Shape state transition data:
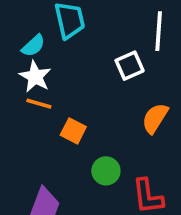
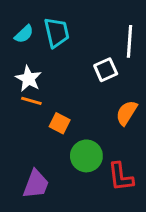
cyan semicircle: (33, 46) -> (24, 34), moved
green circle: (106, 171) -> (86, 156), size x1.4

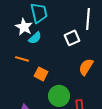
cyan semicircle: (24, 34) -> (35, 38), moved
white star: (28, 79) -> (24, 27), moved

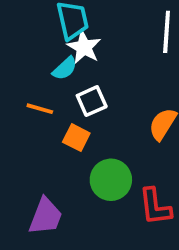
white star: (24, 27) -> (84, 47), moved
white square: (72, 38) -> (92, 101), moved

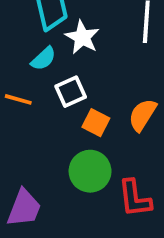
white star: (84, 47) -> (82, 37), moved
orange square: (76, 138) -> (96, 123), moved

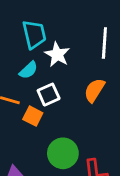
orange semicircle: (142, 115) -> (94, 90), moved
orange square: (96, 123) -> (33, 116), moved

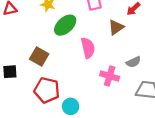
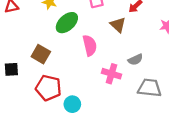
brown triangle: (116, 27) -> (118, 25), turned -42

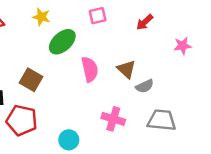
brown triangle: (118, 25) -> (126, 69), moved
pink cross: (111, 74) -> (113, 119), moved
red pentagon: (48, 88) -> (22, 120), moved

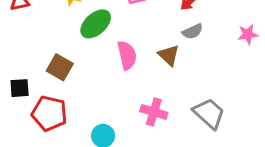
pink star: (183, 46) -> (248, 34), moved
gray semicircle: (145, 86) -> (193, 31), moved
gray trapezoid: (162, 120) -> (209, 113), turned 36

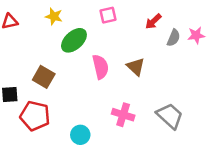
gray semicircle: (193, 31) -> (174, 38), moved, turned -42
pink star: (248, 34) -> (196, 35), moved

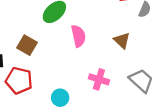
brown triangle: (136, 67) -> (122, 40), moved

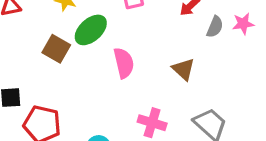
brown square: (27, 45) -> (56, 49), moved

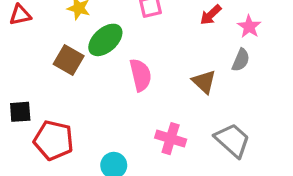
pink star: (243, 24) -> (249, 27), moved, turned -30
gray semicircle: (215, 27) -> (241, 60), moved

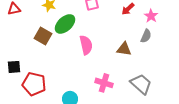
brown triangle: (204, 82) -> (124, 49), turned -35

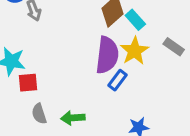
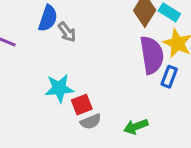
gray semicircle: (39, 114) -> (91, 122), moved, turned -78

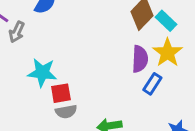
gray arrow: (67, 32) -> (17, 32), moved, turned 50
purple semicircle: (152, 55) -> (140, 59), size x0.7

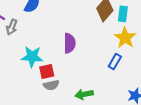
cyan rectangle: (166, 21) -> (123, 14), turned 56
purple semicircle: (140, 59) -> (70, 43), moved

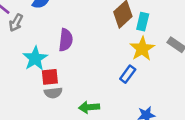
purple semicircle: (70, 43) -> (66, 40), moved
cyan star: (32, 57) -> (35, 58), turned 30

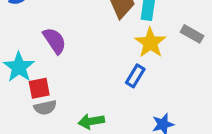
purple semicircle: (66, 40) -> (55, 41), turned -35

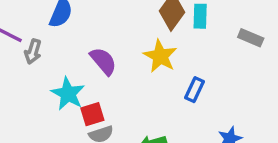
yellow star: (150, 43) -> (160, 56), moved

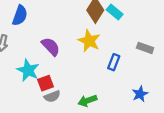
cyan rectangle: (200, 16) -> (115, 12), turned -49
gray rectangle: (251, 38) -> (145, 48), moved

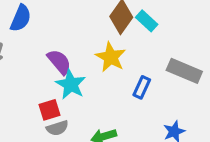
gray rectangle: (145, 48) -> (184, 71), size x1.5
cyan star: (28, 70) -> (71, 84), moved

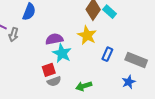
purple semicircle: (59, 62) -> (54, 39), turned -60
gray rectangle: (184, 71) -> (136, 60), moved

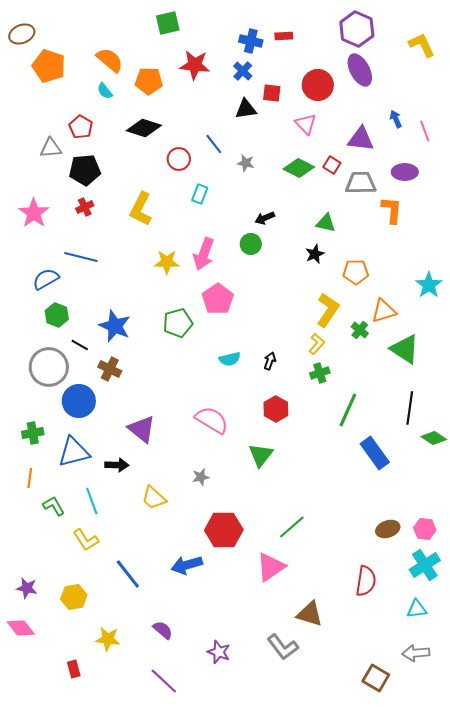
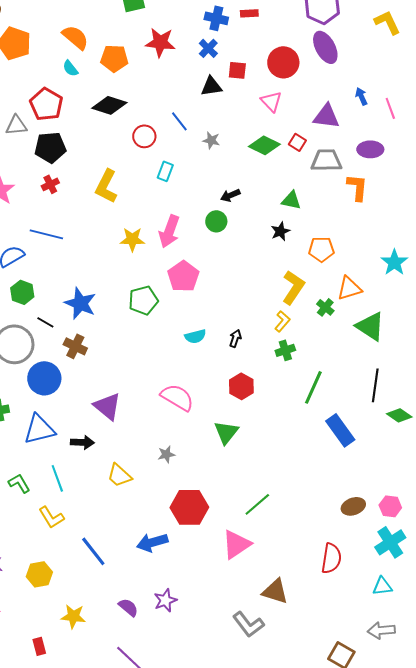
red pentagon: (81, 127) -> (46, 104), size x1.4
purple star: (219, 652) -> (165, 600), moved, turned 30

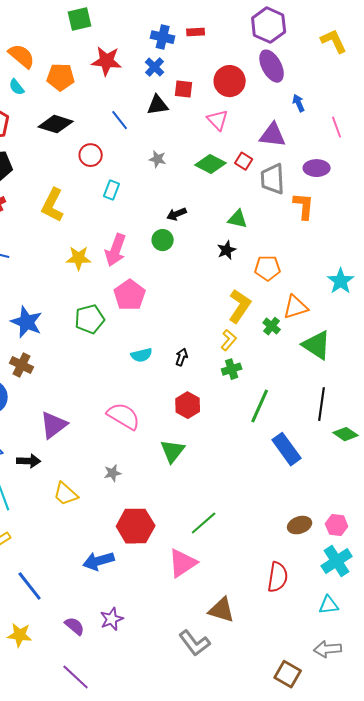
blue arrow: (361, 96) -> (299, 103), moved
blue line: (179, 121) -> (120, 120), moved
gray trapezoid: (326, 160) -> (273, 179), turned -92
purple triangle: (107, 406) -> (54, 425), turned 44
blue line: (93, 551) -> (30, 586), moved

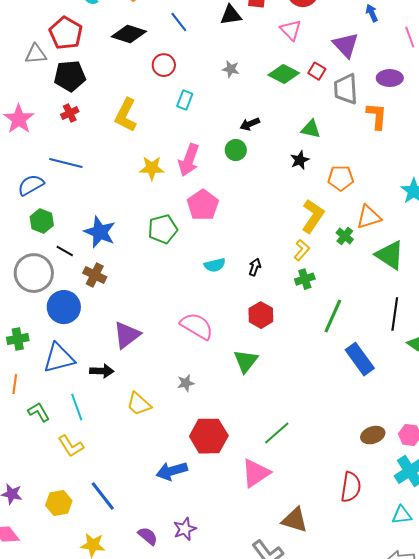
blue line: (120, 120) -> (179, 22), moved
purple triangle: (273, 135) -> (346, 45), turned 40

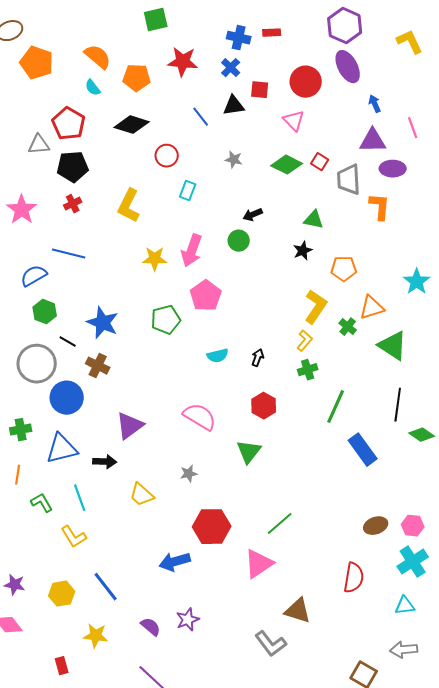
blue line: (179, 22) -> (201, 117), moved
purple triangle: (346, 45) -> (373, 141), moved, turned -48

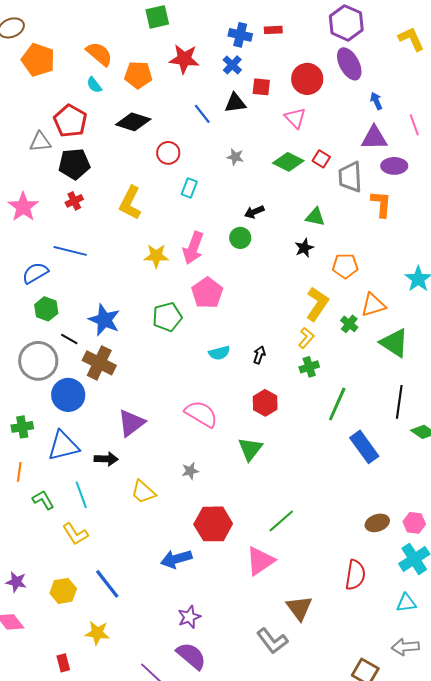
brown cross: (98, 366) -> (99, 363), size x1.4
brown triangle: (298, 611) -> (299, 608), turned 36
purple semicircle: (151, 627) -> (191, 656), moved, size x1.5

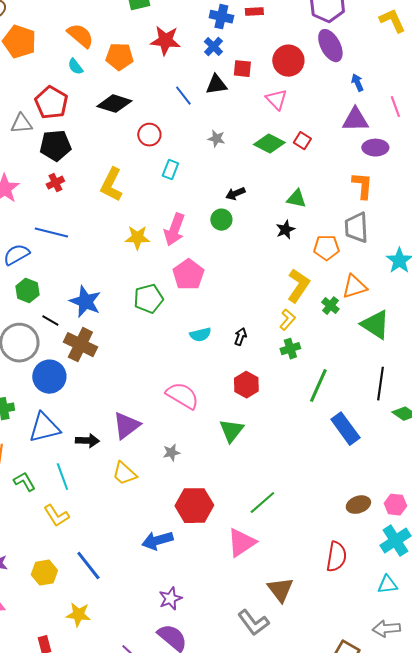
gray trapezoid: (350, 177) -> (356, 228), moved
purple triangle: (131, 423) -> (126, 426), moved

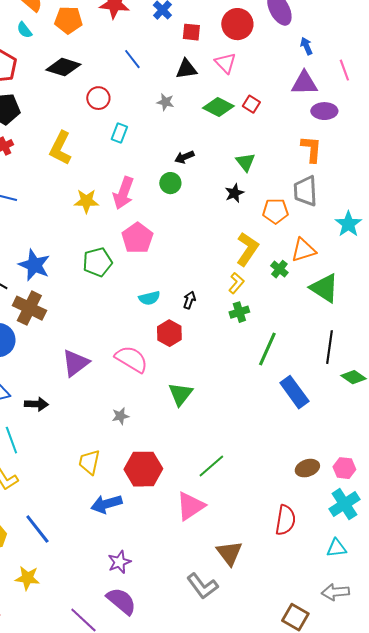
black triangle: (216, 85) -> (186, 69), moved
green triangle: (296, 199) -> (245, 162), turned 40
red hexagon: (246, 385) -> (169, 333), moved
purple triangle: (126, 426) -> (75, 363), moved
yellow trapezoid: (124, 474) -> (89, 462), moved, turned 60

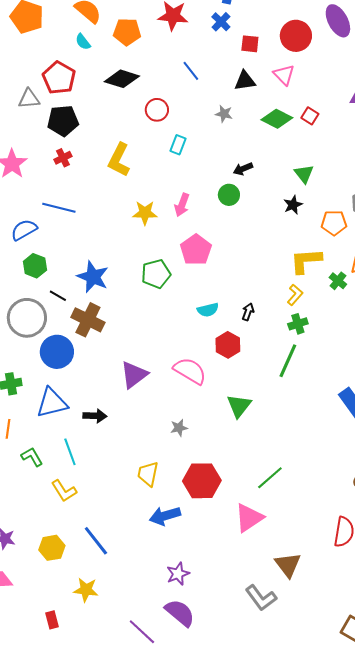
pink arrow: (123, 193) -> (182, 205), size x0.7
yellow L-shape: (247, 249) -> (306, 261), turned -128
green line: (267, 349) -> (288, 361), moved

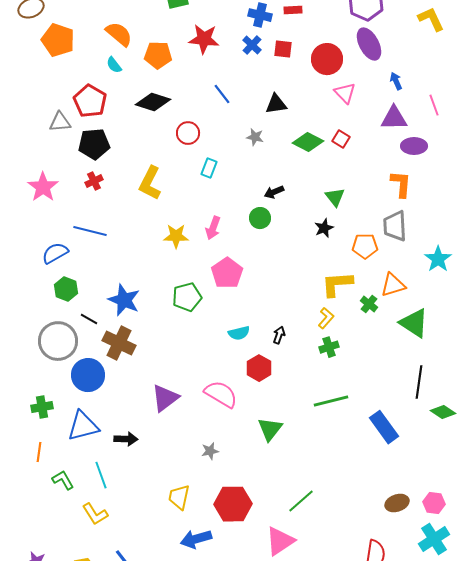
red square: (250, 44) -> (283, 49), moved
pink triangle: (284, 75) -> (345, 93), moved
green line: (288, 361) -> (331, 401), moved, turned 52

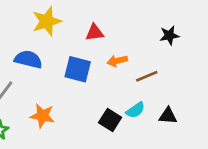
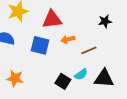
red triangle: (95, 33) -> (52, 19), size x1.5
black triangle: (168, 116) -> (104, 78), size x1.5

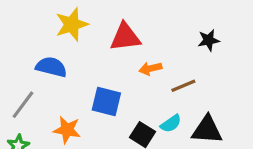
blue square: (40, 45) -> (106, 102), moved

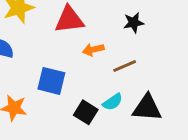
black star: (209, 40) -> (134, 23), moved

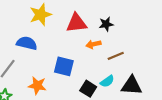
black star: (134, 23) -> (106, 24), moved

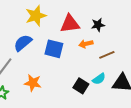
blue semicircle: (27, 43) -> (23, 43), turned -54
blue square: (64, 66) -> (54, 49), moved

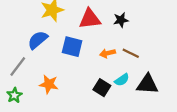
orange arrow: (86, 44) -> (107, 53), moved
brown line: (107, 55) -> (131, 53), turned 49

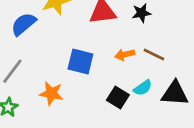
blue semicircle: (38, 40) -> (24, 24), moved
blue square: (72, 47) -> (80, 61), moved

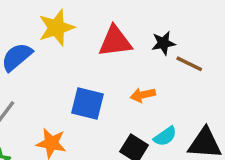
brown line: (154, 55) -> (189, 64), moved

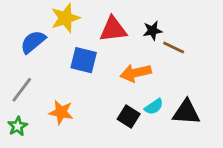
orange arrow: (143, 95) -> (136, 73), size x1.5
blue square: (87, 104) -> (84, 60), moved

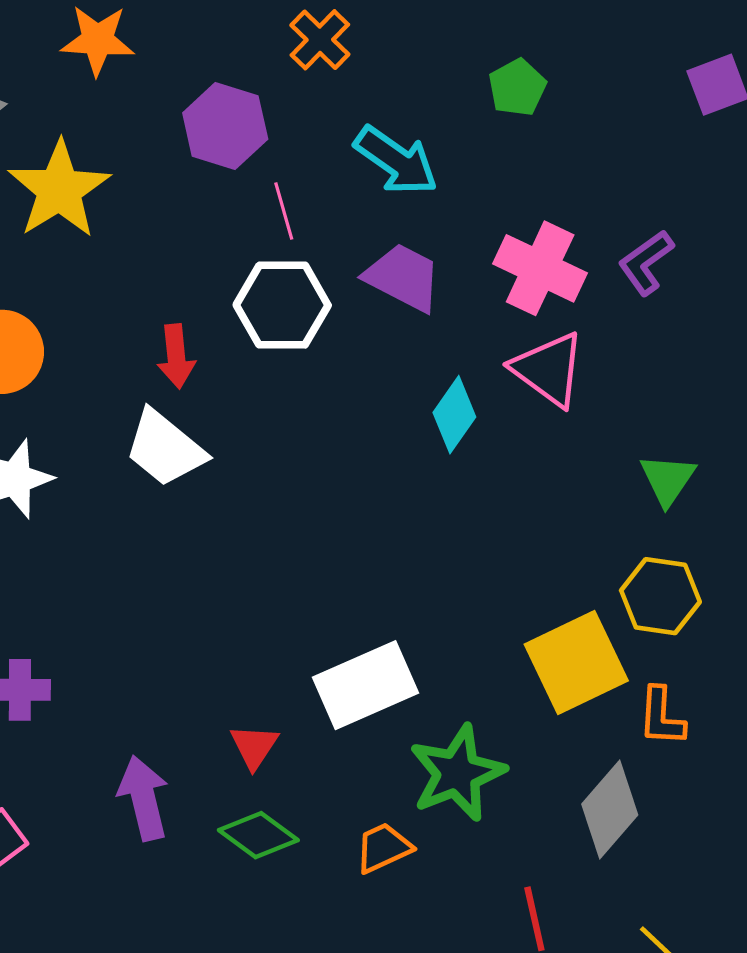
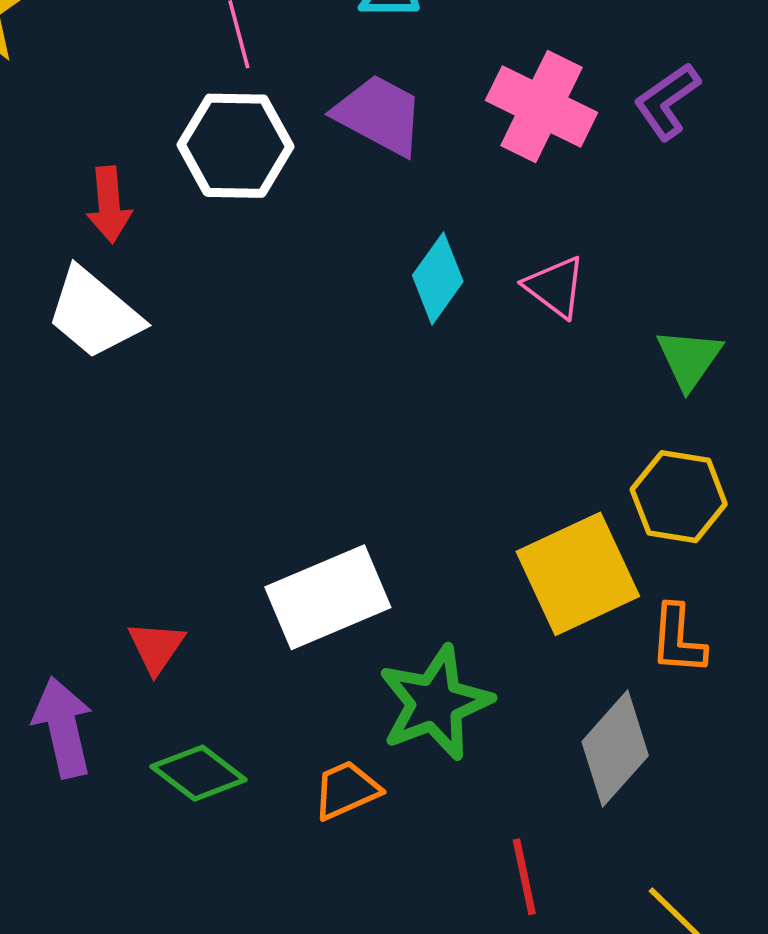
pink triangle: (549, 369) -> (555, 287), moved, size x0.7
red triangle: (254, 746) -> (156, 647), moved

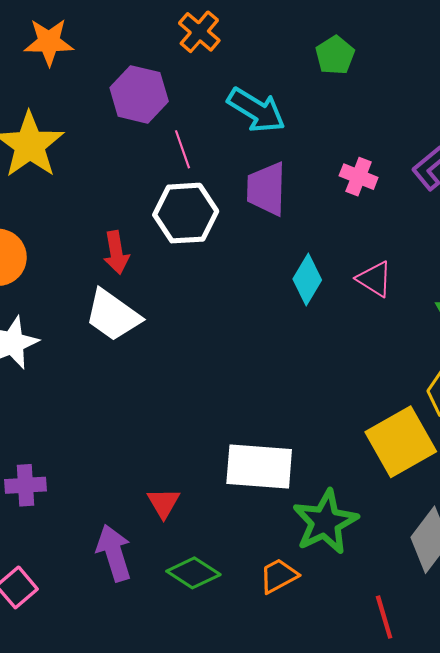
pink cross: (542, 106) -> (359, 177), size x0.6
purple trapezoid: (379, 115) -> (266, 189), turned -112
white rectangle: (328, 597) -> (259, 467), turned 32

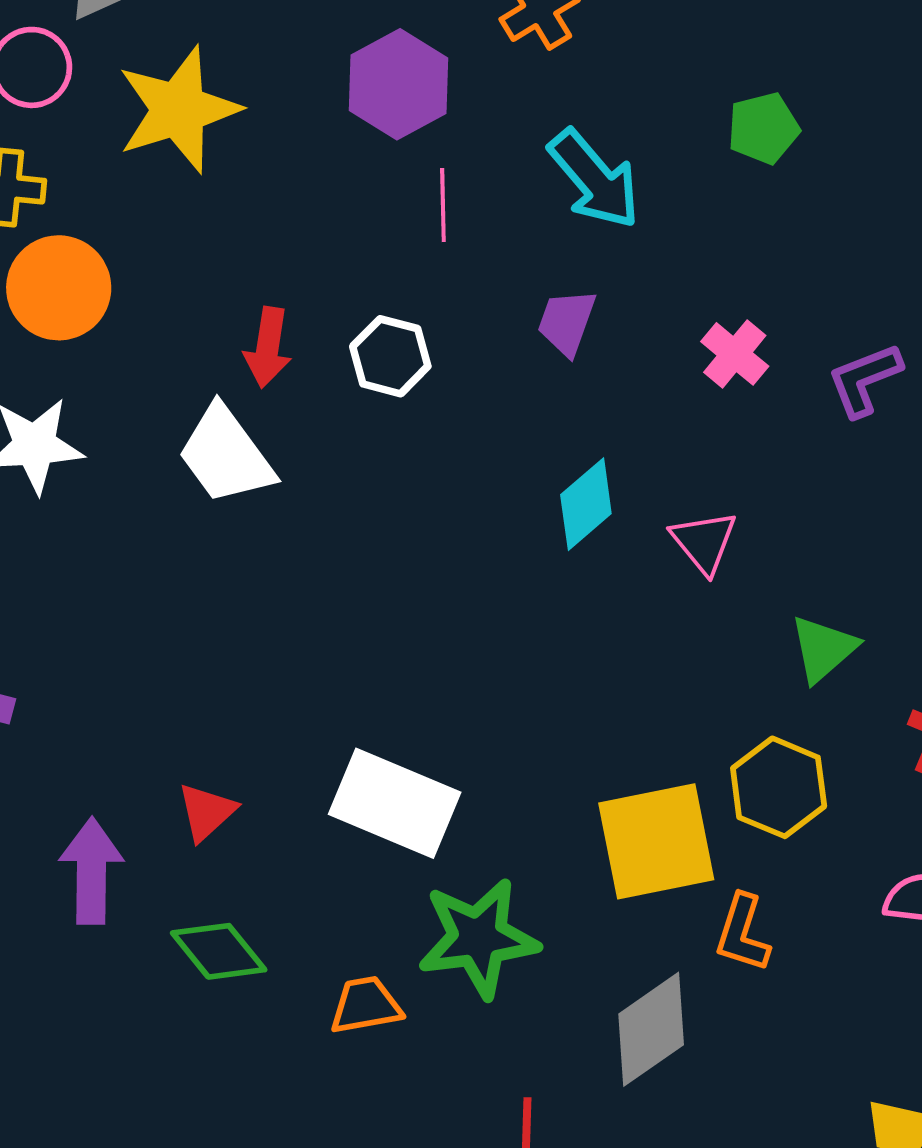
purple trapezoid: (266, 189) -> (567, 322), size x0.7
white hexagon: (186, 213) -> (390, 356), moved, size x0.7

■ ASSIGNMENT ■
Within the data above, filter for lines containing the word "orange" and copy each one.

■ WORKED SOLUTION ■
orange square: (76, 138) -> (96, 123), moved
orange semicircle: (142, 115) -> (94, 90), moved
orange square: (96, 123) -> (33, 116), moved
orange arrow: (86, 44) -> (107, 53), moved
orange arrow: (143, 95) -> (136, 73), size x1.5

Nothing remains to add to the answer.